- [Activity]: Check the entries below for lines with "star"; report only how many there are.

━━━━━ Task material

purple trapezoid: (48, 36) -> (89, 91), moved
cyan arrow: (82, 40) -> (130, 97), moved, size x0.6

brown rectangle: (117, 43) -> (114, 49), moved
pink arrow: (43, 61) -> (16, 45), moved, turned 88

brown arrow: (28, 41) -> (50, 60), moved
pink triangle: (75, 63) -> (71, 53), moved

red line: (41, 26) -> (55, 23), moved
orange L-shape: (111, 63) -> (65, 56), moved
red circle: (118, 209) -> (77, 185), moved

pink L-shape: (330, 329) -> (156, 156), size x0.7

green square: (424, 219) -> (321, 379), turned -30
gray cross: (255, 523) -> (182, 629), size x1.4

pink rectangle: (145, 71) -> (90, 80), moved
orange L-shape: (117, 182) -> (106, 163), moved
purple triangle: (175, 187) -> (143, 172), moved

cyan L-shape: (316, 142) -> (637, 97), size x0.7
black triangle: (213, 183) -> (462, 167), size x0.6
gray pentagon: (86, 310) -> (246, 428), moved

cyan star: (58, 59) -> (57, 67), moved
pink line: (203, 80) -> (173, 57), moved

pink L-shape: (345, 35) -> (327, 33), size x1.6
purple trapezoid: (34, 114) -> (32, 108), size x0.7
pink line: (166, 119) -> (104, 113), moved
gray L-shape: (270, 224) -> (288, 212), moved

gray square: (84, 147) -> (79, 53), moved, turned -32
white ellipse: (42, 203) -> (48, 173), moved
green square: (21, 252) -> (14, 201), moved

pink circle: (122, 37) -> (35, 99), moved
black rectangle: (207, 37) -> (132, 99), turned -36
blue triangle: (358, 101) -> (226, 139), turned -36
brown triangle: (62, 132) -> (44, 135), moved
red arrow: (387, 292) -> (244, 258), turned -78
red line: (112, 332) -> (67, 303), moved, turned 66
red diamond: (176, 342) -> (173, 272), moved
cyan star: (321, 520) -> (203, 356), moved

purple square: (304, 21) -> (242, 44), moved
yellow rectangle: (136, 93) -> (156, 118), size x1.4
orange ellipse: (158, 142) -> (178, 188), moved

━━━━━━━━━━

- [Solution to the exercise]: 2